[Raw data — start]

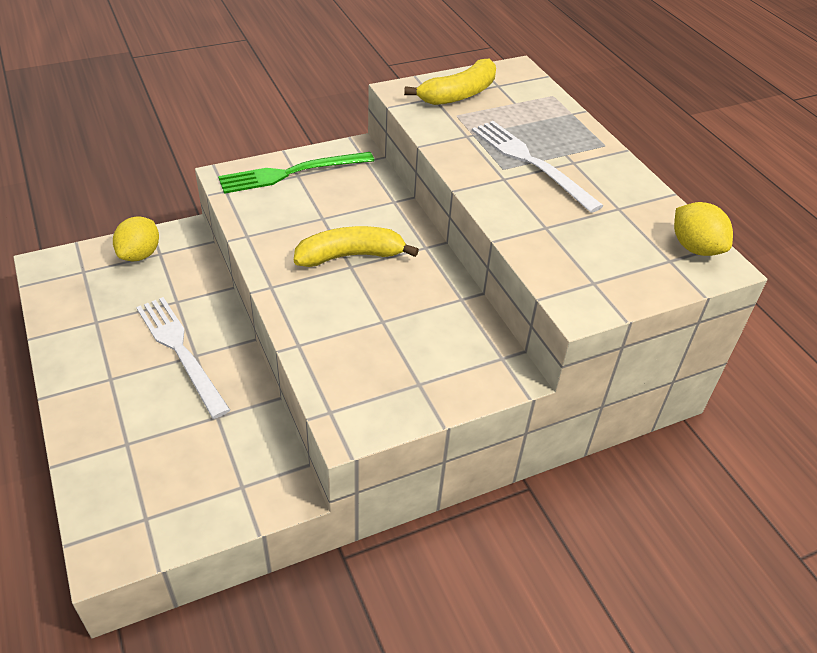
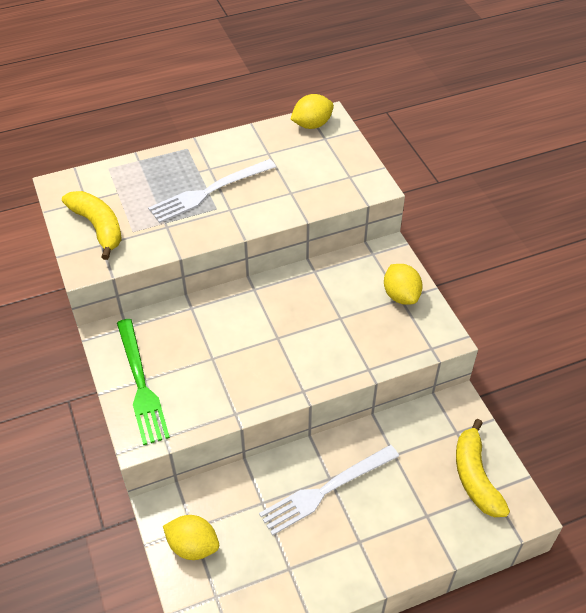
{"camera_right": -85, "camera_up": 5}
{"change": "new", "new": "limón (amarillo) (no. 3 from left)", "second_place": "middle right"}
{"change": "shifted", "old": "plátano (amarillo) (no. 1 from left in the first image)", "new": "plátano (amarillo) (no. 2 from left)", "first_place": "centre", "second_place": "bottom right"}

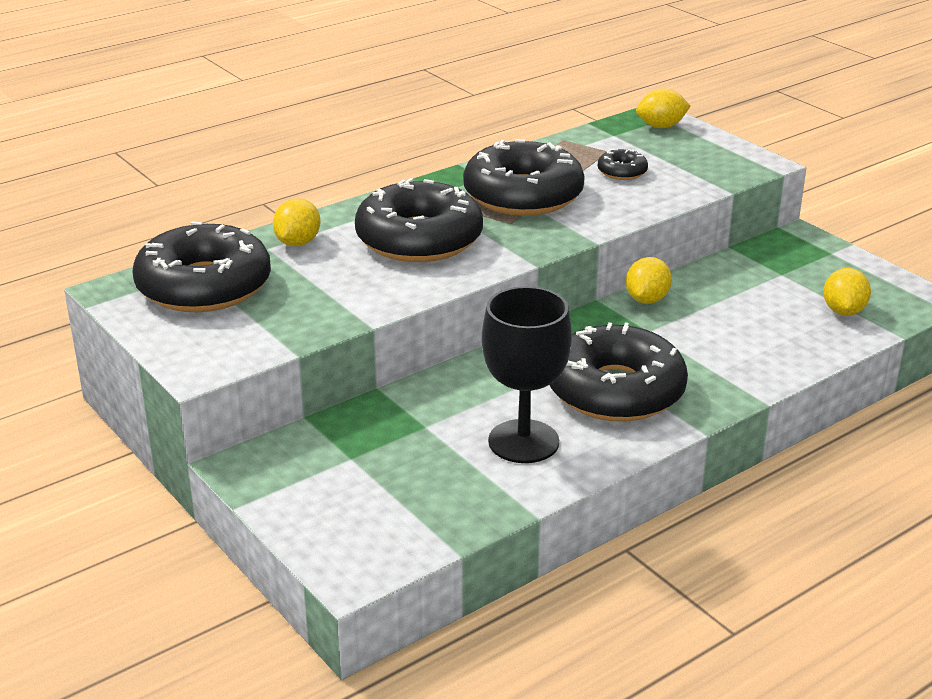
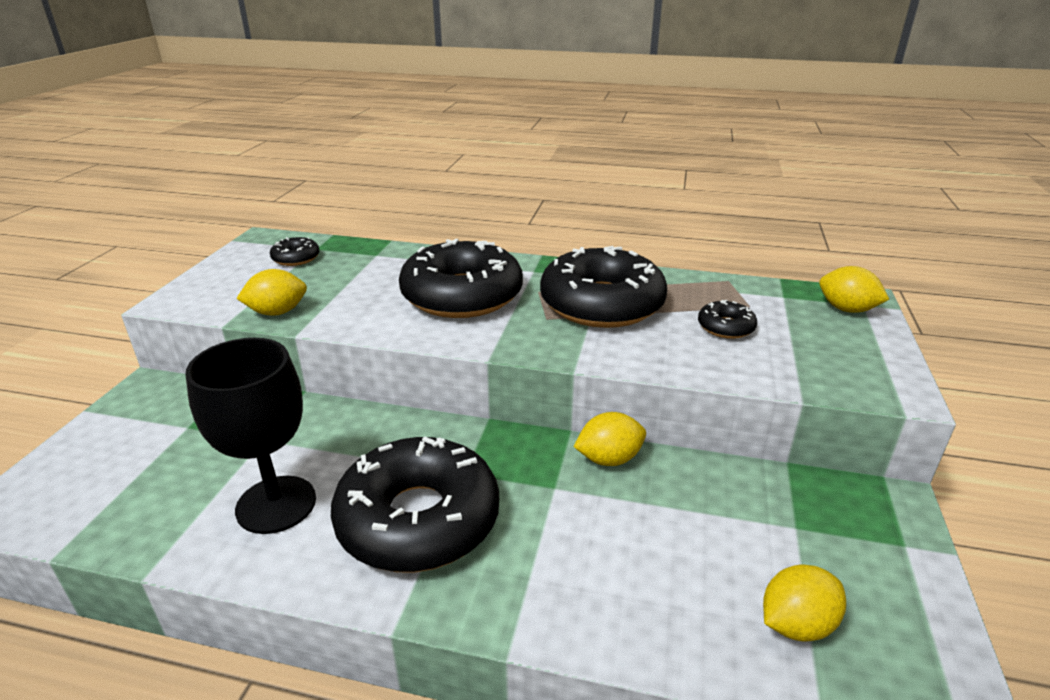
{"camera_right": 50, "camera_up": 0}
{"change": "shifted", "old": "limón (amarillo) (no. 1 from left)", "first_place": "top left", "second_place": "middle left"}
{"change": "scaled", "old": "rosquilla (negro) (no. 1 from left)", "first_place": "middle left", "second_place": "middle left", "factor": 0.43}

[Raw data — finish]

In the listing above, each line with the word "middle" is to be copied out.

**Expected answer:**
{"change": "new", "new": "limón (amarillo) (no. 3 from left)", "second_place": "middle right"}
{"change": "shifted", "old": "limón (amarillo) (no. 1 from left)", "first_place": "top left", "second_place": "middle left"}
{"change": "scaled", "old": "rosquilla (negro) (no. 1 from left)", "first_place": "middle left", "second_place": "middle left", "factor": 0.43}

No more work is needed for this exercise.